Content starts

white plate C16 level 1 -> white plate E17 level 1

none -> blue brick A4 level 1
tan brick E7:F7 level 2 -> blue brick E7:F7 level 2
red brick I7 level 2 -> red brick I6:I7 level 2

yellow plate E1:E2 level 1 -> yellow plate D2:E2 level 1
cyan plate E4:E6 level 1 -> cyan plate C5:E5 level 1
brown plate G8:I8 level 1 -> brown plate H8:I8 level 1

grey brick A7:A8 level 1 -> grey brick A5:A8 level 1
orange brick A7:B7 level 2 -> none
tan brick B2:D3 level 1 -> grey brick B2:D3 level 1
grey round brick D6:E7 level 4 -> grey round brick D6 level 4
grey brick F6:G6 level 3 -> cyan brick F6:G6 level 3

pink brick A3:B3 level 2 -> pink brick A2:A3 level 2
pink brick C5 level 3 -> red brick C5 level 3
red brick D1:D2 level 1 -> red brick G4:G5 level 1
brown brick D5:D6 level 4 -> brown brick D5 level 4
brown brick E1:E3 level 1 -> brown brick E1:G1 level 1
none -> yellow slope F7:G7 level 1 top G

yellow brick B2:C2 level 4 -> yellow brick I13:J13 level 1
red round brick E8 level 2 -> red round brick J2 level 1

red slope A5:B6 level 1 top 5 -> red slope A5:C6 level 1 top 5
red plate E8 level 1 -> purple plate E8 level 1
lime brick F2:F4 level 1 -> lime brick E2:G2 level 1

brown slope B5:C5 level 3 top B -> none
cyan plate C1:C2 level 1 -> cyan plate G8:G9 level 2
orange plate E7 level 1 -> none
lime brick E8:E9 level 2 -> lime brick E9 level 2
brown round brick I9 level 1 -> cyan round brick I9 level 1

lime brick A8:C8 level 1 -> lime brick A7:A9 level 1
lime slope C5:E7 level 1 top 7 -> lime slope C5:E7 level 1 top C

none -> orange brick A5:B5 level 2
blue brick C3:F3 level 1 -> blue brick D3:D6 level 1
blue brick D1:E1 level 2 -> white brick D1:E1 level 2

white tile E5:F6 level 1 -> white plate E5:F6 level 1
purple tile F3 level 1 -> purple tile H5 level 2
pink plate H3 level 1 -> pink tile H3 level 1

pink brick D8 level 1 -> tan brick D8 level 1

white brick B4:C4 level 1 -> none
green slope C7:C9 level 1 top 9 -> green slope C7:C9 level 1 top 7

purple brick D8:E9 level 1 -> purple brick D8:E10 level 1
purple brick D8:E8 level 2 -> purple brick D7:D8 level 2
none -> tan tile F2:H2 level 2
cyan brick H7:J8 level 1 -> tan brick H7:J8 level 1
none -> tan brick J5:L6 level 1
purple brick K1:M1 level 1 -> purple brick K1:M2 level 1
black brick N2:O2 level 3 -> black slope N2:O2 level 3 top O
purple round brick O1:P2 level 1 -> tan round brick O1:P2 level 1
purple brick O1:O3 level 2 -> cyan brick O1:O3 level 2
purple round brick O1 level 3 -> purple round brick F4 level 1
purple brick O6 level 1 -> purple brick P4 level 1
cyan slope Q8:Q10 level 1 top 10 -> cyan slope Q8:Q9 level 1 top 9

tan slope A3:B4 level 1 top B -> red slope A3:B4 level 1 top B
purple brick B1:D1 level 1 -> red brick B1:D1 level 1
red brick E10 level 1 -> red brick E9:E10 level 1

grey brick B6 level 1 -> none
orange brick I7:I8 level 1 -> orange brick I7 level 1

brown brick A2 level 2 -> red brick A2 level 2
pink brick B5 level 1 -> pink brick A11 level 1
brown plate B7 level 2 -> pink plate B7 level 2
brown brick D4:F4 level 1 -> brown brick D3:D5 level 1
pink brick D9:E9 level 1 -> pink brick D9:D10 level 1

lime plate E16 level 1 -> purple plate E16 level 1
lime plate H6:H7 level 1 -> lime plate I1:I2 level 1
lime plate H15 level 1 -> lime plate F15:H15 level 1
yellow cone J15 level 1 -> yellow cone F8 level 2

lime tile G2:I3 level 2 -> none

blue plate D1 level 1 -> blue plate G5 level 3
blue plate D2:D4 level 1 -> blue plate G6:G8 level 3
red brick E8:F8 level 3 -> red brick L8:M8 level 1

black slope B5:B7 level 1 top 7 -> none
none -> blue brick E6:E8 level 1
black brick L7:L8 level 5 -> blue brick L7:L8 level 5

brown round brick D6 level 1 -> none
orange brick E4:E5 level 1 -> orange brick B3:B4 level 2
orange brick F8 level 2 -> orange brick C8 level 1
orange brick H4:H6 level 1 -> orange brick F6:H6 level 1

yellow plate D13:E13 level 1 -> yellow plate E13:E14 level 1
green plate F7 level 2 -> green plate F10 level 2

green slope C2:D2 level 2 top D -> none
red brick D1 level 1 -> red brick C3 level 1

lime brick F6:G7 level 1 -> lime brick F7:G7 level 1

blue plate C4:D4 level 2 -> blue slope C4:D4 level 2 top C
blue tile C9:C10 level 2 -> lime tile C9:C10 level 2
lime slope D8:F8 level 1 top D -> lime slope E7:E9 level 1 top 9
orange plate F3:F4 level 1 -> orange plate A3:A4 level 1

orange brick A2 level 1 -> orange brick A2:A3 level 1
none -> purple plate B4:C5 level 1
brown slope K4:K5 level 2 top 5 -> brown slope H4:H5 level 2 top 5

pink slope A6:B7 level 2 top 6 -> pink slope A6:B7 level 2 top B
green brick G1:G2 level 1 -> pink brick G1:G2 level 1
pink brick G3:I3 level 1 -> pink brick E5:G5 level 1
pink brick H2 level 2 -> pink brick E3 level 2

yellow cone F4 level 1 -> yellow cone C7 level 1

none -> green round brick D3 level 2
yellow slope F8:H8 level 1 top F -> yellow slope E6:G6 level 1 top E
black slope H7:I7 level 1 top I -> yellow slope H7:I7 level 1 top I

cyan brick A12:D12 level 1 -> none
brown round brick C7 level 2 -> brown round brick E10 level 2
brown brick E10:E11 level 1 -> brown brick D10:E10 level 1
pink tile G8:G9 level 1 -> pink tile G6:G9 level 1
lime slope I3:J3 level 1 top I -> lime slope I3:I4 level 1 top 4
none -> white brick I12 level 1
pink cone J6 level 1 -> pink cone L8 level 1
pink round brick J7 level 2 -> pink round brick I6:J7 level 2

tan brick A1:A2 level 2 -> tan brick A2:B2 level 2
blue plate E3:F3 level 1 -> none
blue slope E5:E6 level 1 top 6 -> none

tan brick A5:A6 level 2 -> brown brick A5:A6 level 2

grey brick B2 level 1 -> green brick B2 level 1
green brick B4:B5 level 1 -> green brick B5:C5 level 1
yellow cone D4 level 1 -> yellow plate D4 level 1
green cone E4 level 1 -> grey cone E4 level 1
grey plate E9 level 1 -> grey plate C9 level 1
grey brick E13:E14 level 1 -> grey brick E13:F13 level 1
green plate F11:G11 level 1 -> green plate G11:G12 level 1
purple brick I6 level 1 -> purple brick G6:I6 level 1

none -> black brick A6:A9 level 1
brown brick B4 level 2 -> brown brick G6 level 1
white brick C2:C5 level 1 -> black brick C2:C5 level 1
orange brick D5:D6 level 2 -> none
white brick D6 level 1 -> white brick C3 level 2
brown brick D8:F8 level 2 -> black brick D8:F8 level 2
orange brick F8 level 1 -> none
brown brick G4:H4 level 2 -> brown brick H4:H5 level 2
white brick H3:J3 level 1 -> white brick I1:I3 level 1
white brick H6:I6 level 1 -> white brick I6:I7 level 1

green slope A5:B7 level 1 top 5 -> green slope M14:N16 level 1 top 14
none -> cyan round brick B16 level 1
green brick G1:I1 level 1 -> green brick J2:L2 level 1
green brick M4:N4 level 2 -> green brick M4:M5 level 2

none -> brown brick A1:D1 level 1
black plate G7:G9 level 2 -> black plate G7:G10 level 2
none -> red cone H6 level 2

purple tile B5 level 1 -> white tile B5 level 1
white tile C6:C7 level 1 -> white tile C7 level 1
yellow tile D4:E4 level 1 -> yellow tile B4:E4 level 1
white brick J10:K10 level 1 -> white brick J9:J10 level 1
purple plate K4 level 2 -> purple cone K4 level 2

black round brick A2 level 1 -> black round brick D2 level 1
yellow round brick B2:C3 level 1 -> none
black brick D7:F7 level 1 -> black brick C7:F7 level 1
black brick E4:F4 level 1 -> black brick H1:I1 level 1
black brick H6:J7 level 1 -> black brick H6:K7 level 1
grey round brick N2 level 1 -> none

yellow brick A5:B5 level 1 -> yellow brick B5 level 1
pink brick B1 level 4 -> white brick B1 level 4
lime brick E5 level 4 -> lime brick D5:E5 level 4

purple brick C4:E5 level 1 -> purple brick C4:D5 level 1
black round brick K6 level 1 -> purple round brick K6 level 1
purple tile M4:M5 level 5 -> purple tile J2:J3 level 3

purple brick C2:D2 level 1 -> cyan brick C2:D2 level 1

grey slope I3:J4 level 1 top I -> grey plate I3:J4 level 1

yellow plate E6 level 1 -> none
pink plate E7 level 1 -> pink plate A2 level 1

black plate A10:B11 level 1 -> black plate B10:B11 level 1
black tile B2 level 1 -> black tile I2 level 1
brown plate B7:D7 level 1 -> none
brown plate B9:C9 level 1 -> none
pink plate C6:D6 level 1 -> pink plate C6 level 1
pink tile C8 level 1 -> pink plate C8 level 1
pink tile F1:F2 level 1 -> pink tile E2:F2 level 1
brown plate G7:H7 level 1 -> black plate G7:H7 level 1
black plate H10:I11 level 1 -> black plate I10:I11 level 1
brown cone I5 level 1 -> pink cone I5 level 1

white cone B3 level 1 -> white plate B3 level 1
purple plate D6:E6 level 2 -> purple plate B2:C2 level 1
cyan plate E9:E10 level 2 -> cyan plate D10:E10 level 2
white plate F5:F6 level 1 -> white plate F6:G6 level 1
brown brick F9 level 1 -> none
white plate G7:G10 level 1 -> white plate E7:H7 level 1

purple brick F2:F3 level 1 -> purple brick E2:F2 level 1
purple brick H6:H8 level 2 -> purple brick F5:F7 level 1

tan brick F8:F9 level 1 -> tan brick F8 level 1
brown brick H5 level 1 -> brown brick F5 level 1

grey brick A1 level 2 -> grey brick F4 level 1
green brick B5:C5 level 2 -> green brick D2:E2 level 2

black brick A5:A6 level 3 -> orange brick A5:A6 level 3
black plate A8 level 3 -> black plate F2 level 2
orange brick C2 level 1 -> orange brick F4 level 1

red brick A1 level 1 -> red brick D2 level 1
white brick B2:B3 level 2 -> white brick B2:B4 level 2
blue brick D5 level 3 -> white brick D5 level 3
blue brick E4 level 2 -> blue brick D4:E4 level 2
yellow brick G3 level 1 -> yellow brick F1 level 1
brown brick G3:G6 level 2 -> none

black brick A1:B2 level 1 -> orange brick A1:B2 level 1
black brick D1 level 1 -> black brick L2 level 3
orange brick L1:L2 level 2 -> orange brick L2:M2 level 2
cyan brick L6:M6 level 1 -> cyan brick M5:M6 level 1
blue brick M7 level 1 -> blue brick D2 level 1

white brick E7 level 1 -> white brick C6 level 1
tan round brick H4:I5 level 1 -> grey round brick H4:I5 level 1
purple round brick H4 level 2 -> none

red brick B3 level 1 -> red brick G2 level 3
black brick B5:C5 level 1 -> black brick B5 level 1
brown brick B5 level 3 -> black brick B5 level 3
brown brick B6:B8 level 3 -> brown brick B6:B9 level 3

Content ends

Search the entries for the word "cone", then copy every line in which it is found.

yellow cone J15 level 1 -> yellow cone F8 level 2
yellow cone F4 level 1 -> yellow cone C7 level 1
pink cone J6 level 1 -> pink cone L8 level 1
yellow cone D4 level 1 -> yellow plate D4 level 1
green cone E4 level 1 -> grey cone E4 level 1
none -> red cone H6 level 2
purple plate K4 level 2 -> purple cone K4 level 2
brown cone I5 level 1 -> pink cone I5 level 1
white cone B3 level 1 -> white plate B3 level 1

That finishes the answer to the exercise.